● What this task involves
Please transcribe the data that follows without the pictures, keeping every word the same.

● Recorded data
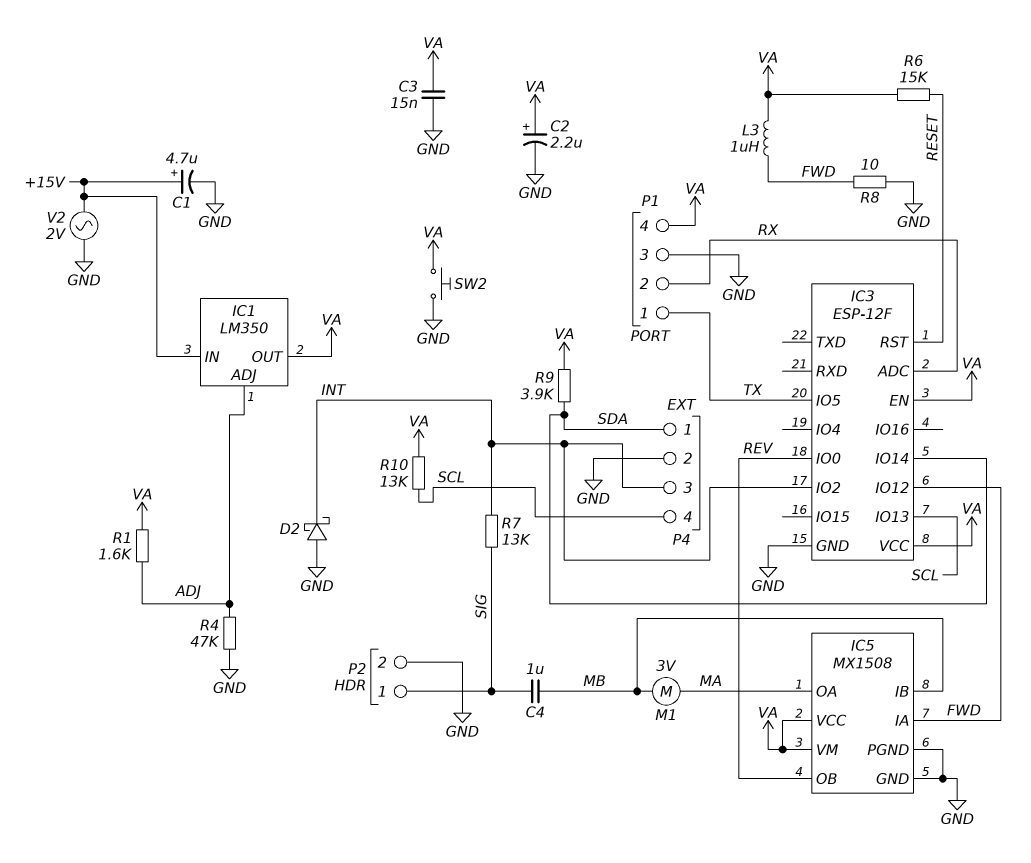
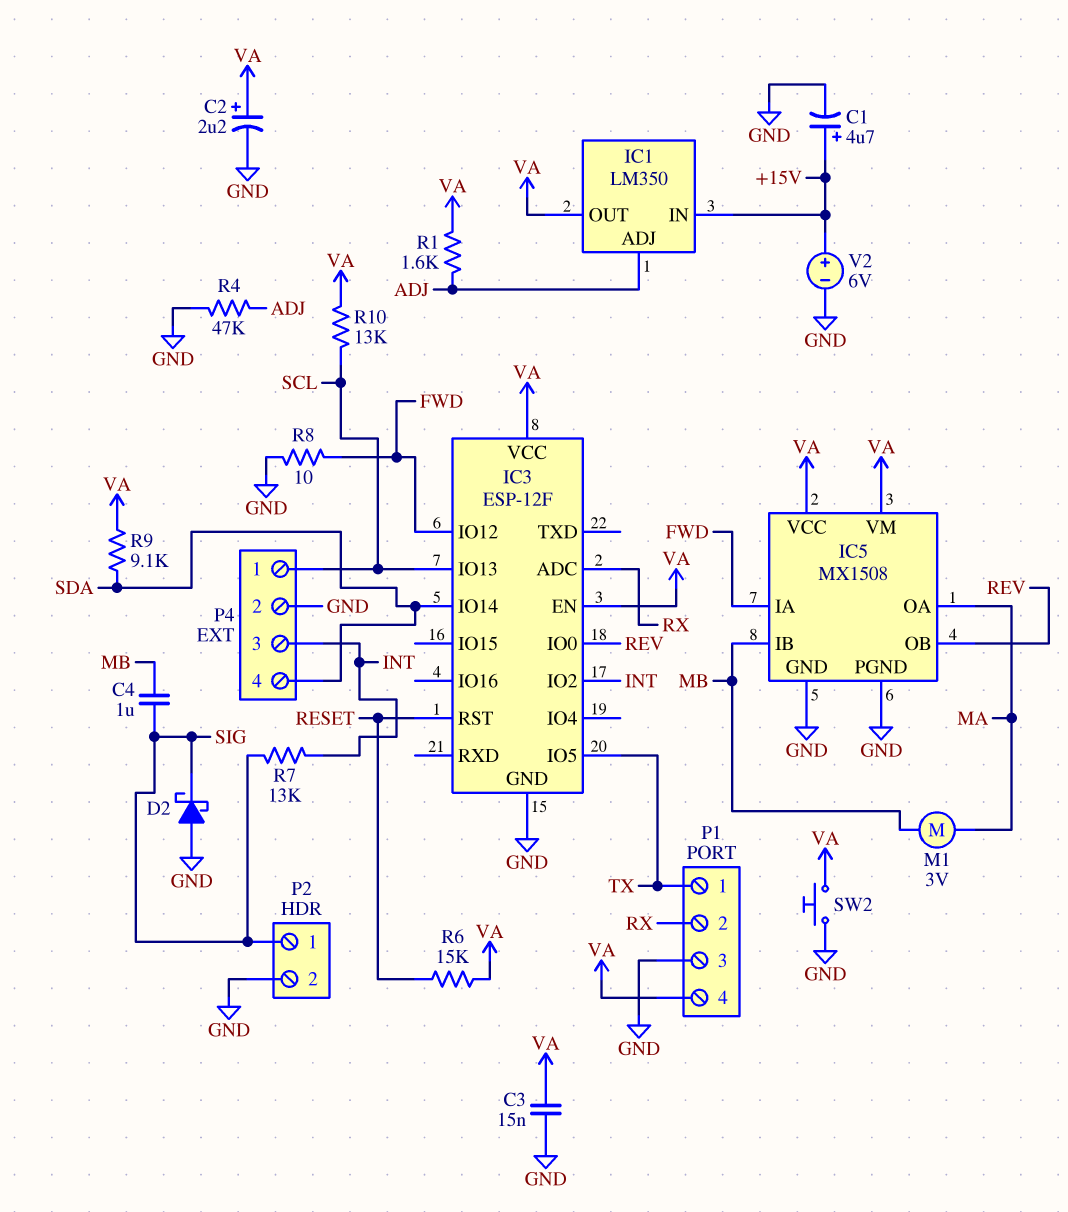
D2: schottky (A GND, K INT) -> schottky (A GND, K SIG)
L3: 1uH (FWD, VA) -> none
P4 pin 1: SDA -> SCL
P4 pin 4: SCL -> SDA
R9: 3.9k (SDA, VA) -> 9.1k (SDA, VA)
V2: AC 2V (+15V, GND) -> 6V (plus +15V, minus GND)

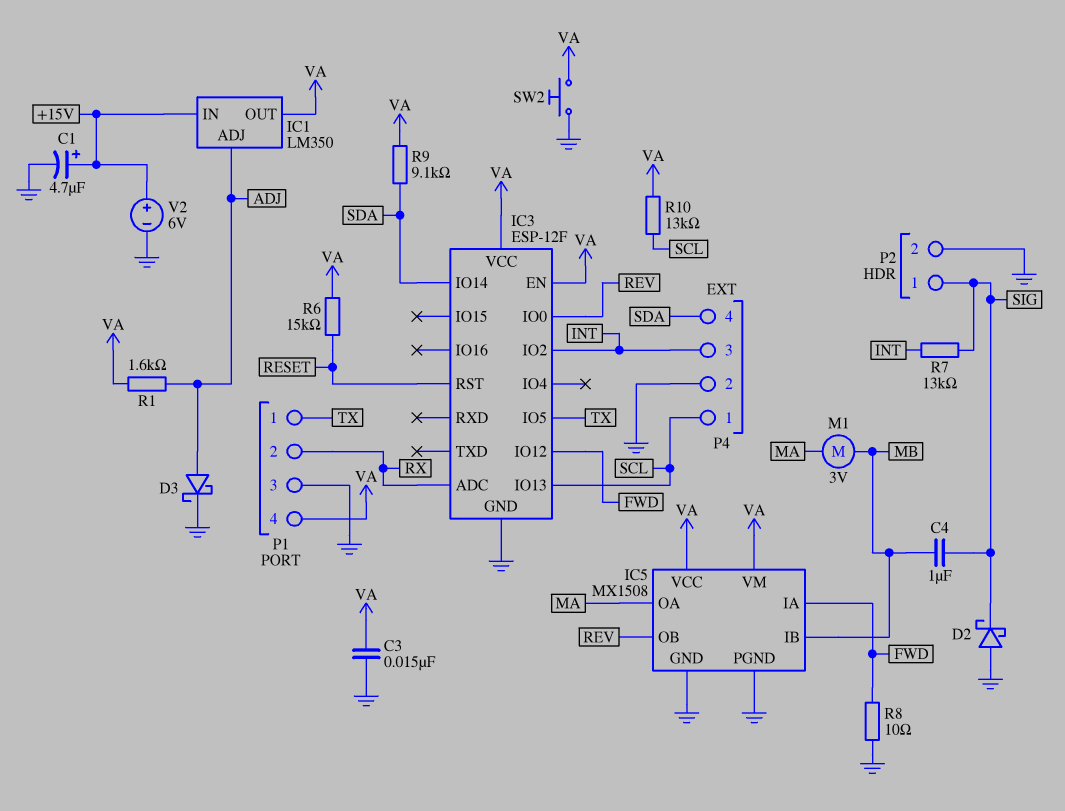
C2: 2.2uF (plus VA, minus GND) -> none
D3: none -> schottky (A ADJ, K GND)
R4: 47k (ADJ, GND) -> none

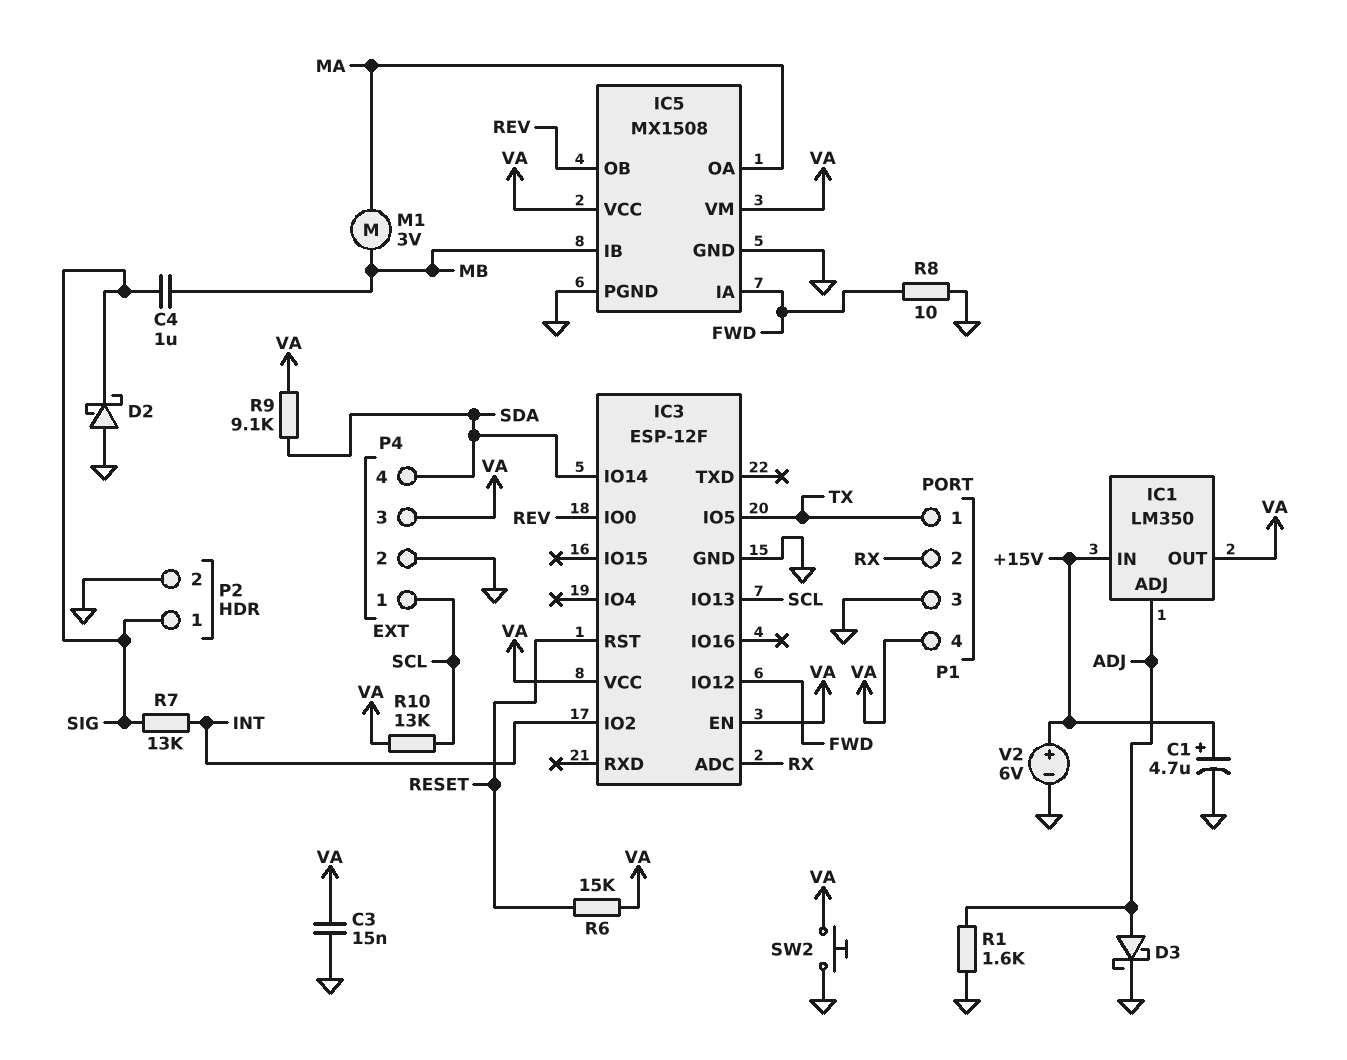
P4 pin 3: INT -> VA
R1: 1.6k (ADJ, VA) -> 1.6k (ADJ, GND)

● Solution
D2: schottky (A GND, K INT) -> schottky (A GND, K SIG)
L3: 1uH (FWD, VA) -> none
P4 pin 1: SDA -> SCL
P4 pin 4: SCL -> SDA
R9: 3.9k (SDA, VA) -> 9.1k (SDA, VA)
V2: AC 2V (+15V, GND) -> 6V (plus +15V, minus GND)

C2: 2.2uF (plus VA, minus GND) -> none
D3: none -> schottky (A ADJ, K GND)
R4: 47k (ADJ, GND) -> none

P4 pin 3: INT -> VA
R1: 1.6k (ADJ, VA) -> 1.6k (ADJ, GND)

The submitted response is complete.